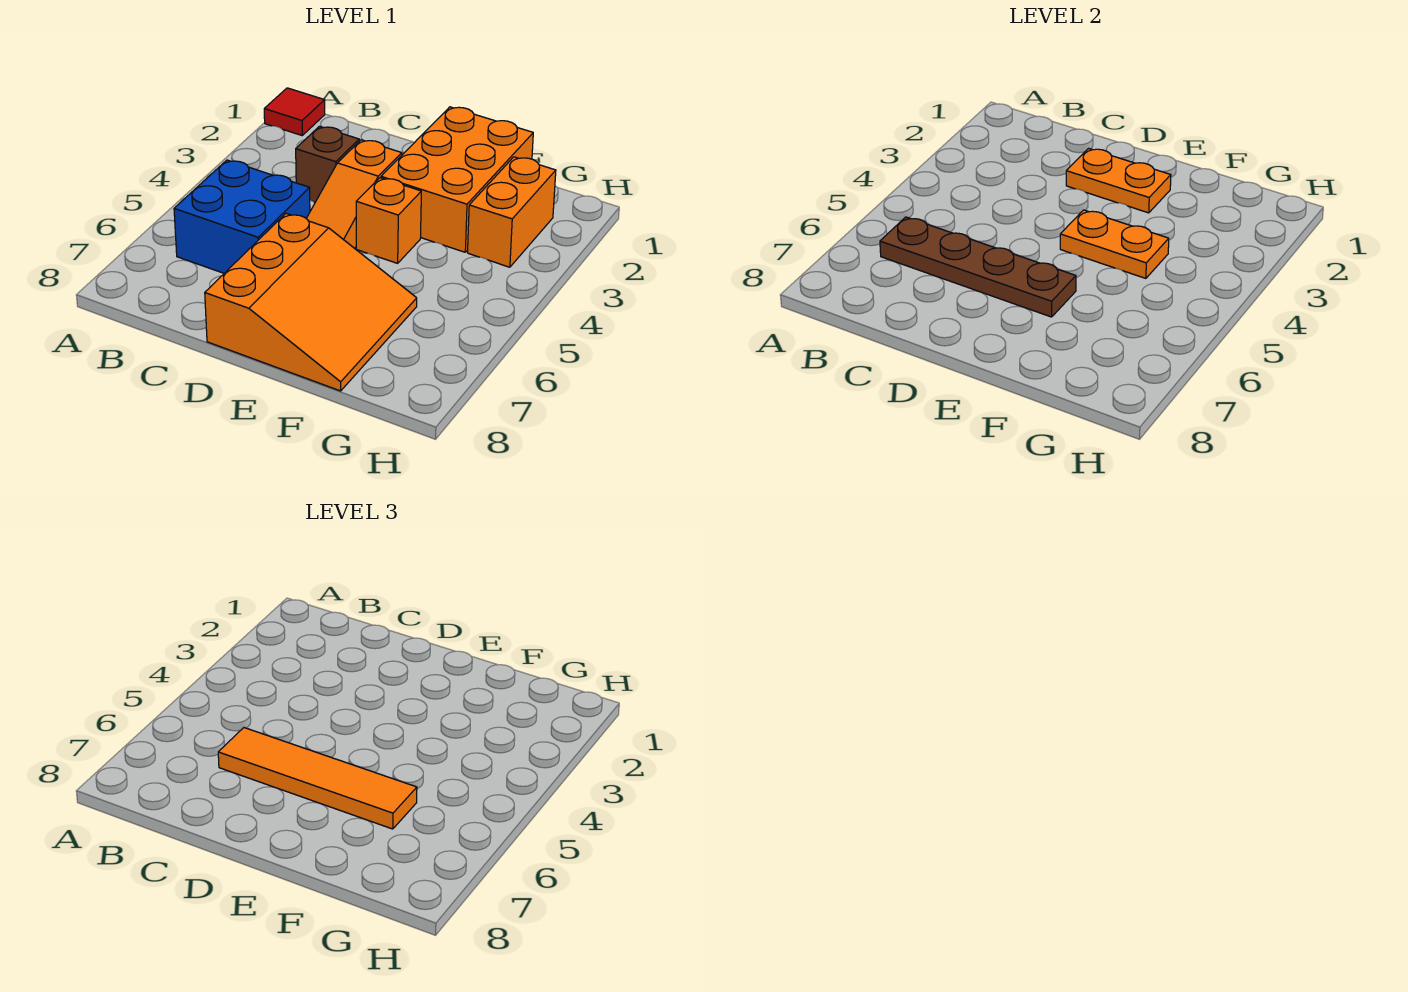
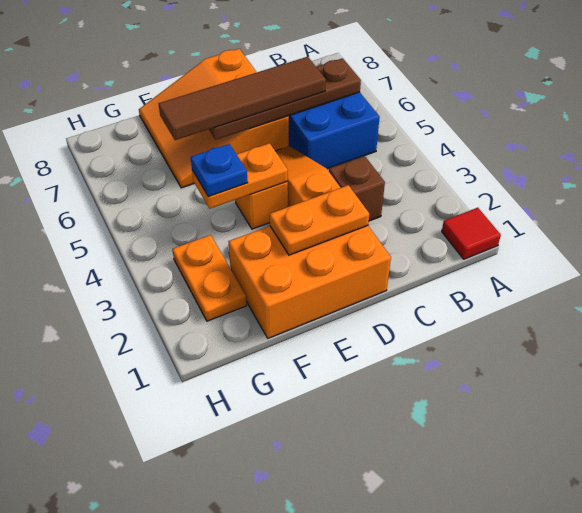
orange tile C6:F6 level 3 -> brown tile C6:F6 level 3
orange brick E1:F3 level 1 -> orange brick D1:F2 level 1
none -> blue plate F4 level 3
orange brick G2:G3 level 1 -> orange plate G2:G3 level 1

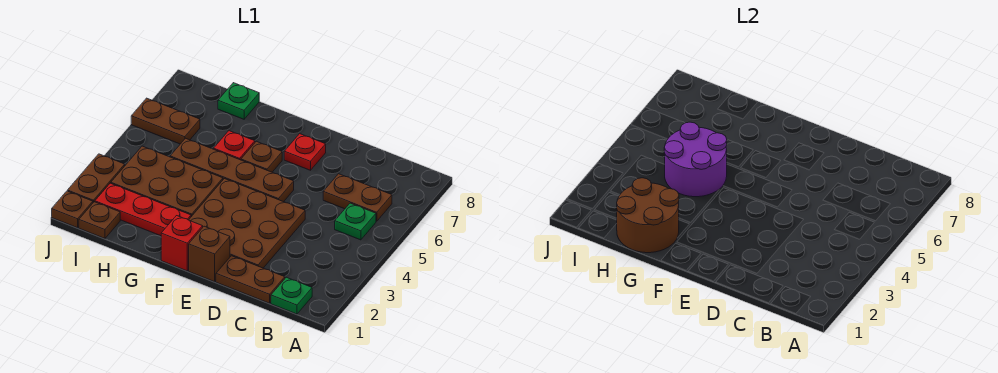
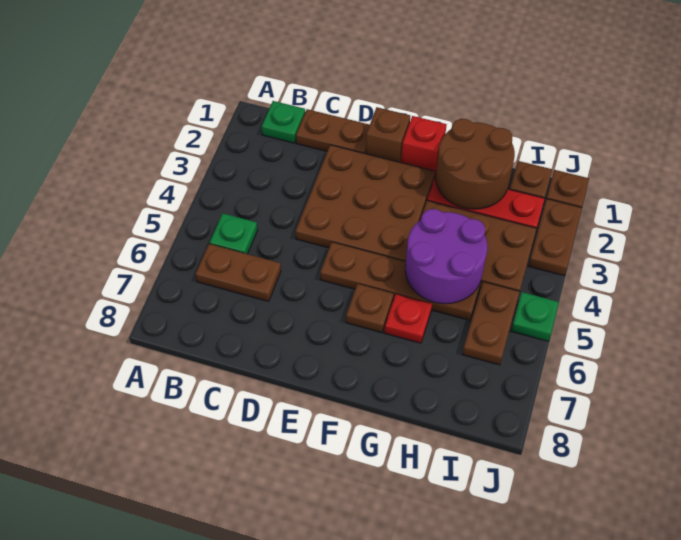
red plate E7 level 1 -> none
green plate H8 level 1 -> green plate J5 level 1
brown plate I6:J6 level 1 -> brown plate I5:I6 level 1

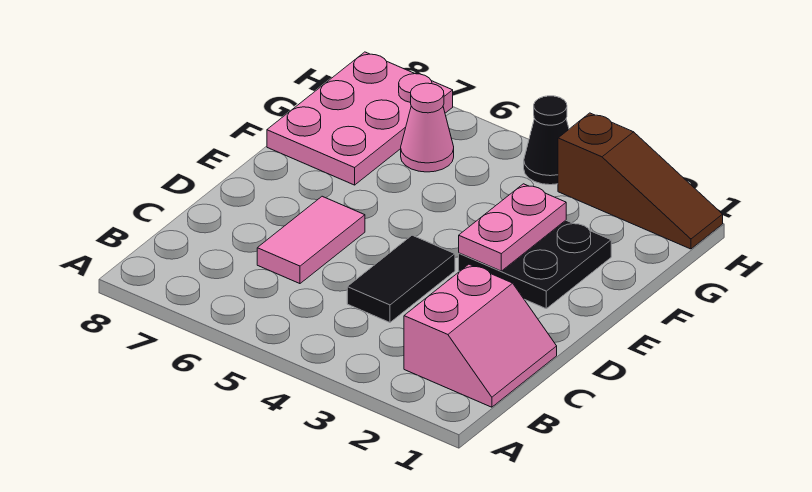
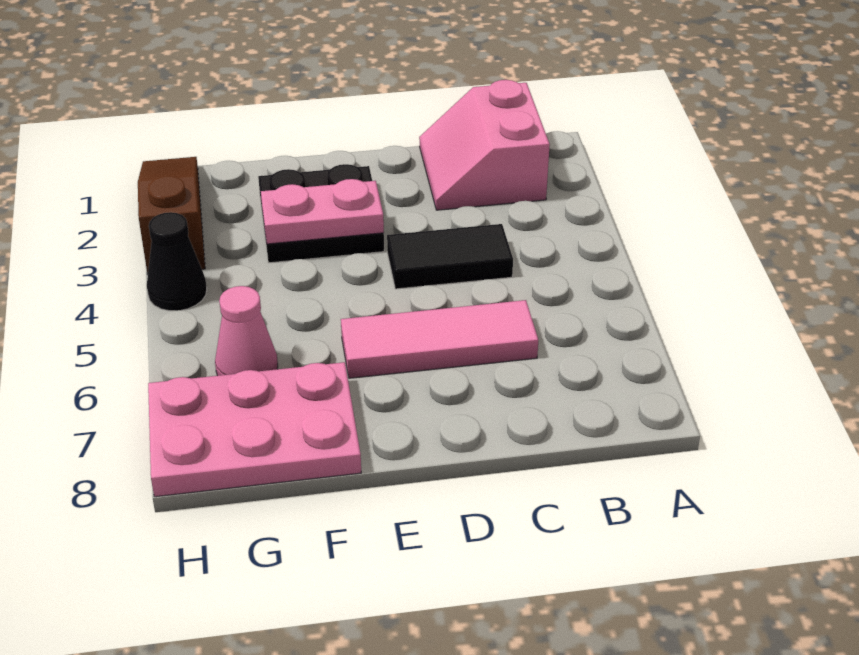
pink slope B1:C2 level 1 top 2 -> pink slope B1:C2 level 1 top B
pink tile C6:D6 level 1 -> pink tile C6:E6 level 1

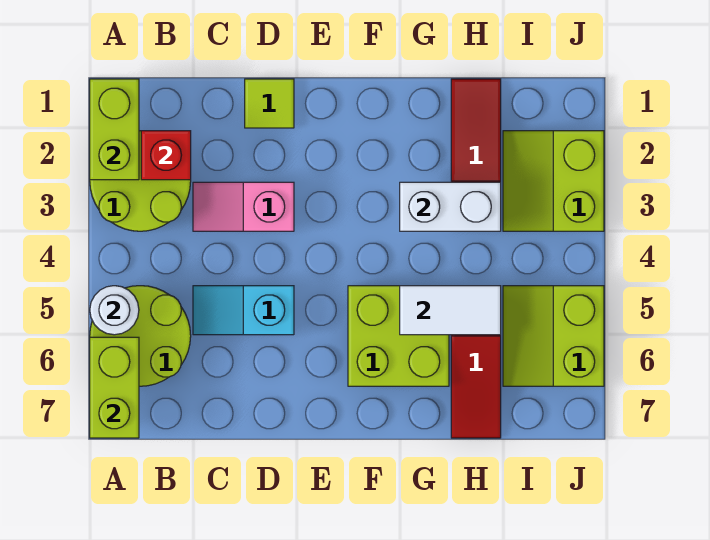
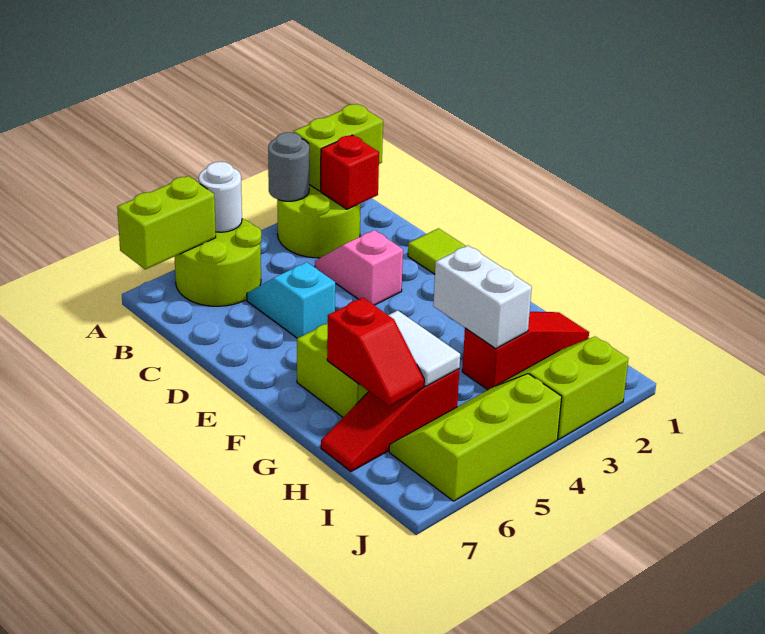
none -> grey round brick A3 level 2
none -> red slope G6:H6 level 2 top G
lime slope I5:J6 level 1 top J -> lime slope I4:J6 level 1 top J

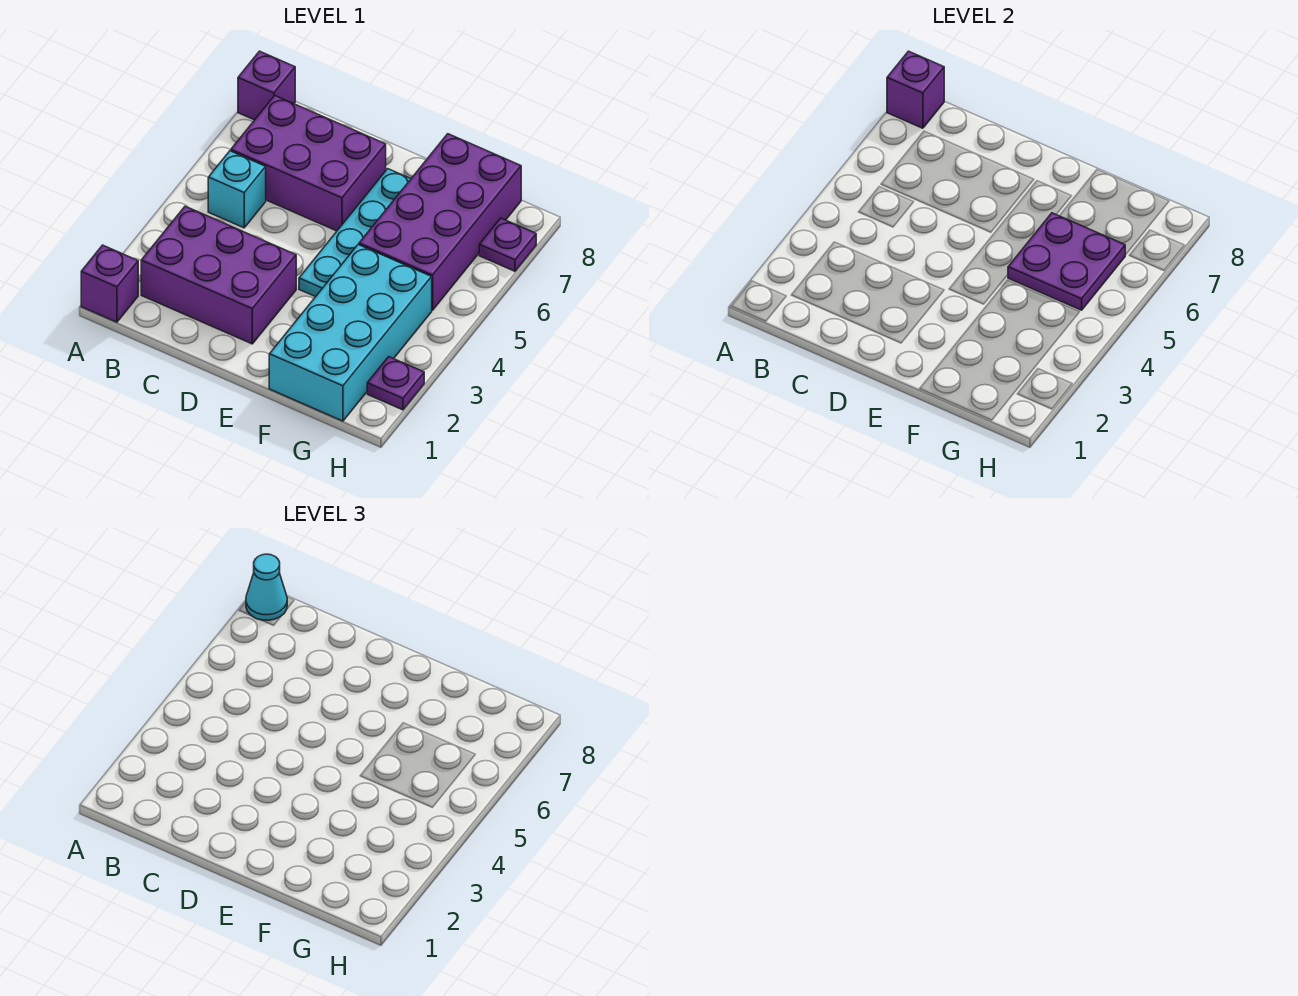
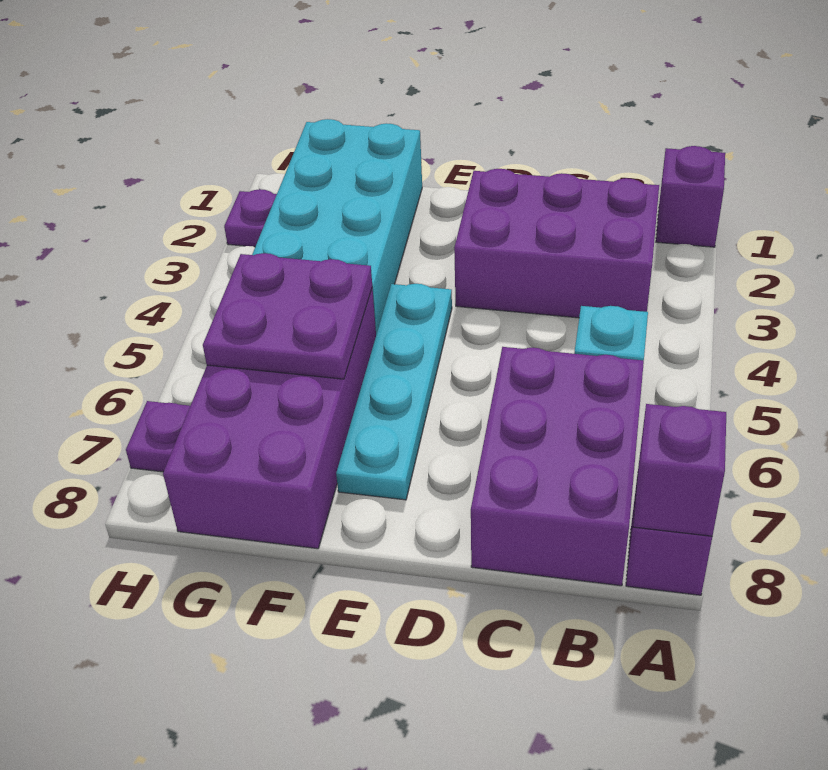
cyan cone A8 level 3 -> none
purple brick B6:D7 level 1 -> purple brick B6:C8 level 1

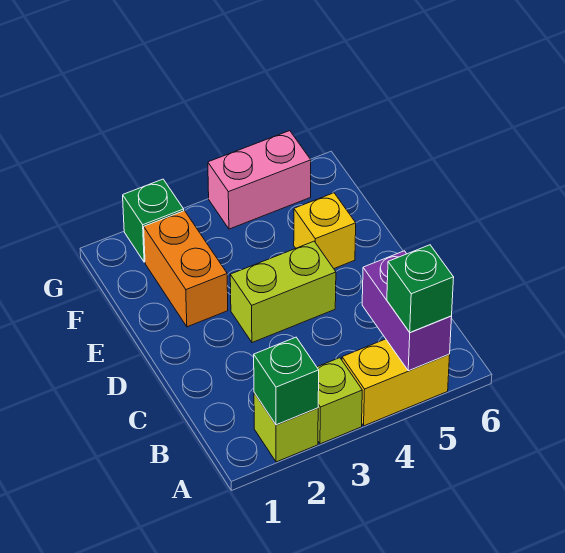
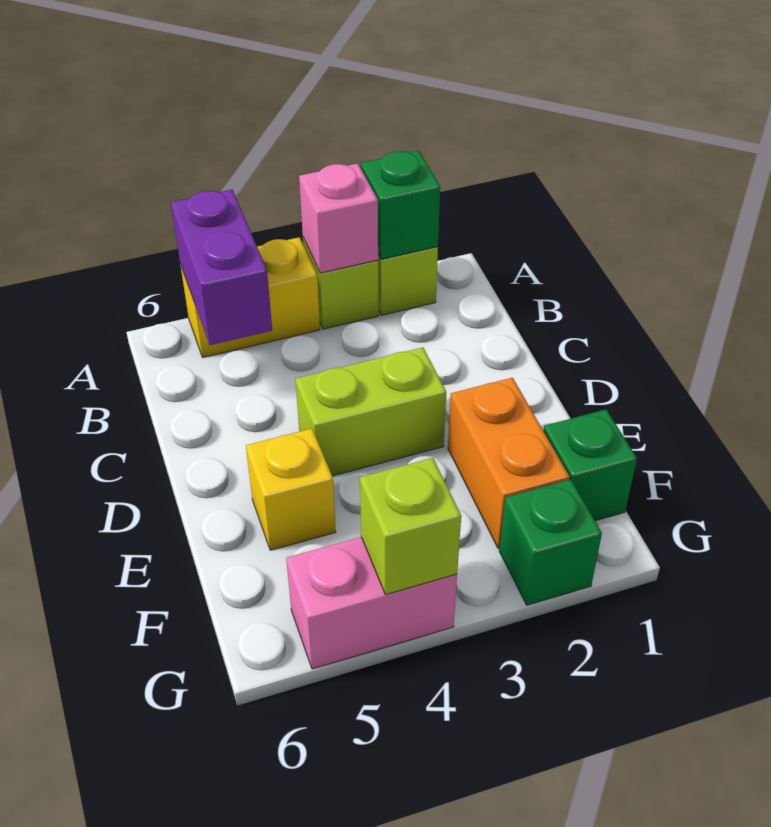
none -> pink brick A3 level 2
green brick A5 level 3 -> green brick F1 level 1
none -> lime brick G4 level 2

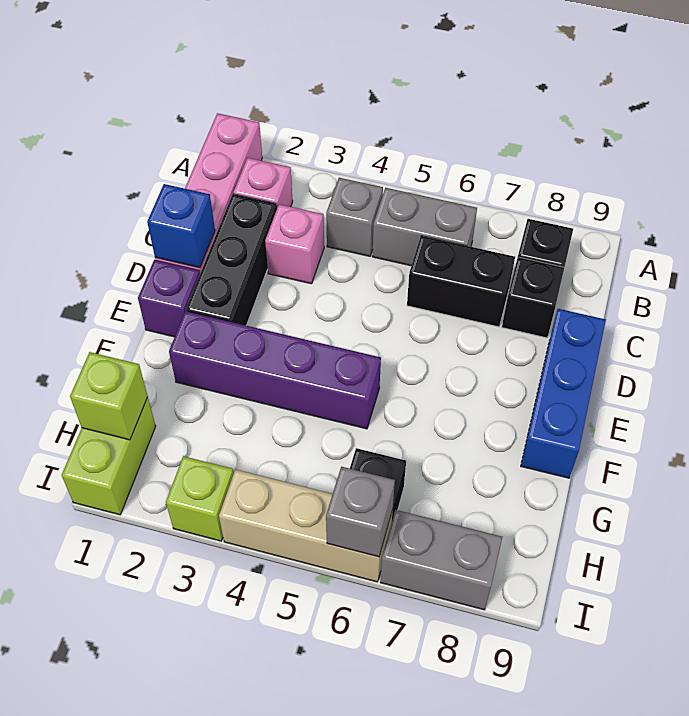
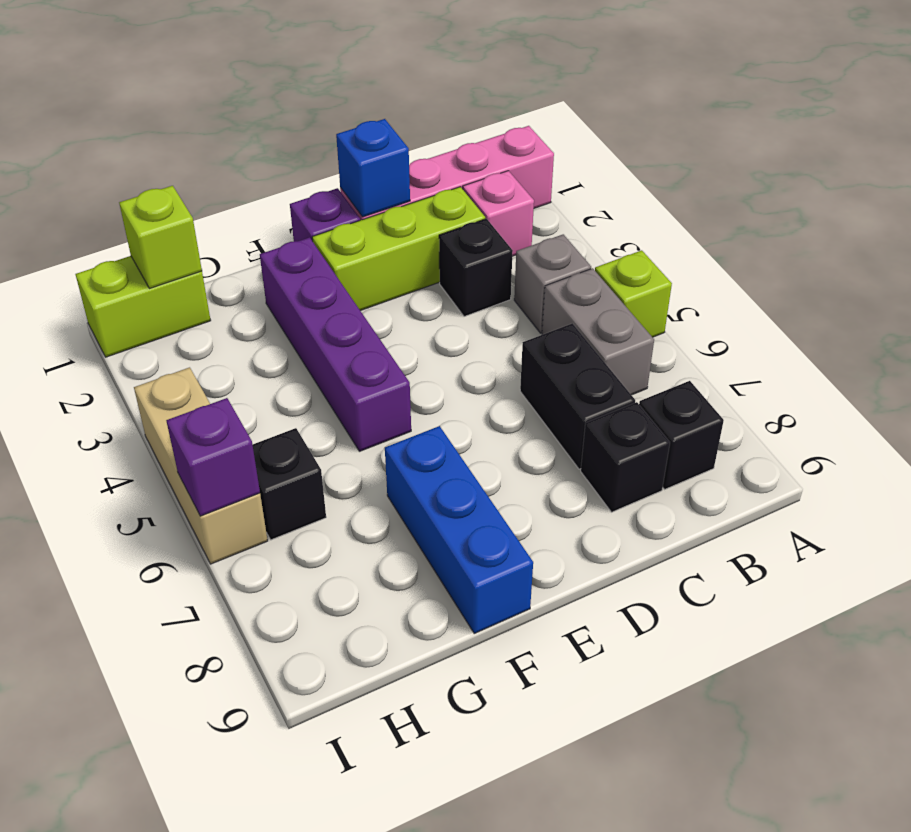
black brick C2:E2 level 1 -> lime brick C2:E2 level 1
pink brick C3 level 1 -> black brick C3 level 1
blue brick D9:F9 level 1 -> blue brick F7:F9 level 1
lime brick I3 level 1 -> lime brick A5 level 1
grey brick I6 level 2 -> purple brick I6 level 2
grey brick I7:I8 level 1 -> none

++++++++

WHAT YOU HAVE TO DO
Report the number of lines in the entries where the word "none" occurs, and add nothing else.

YOUR SOLUTION
8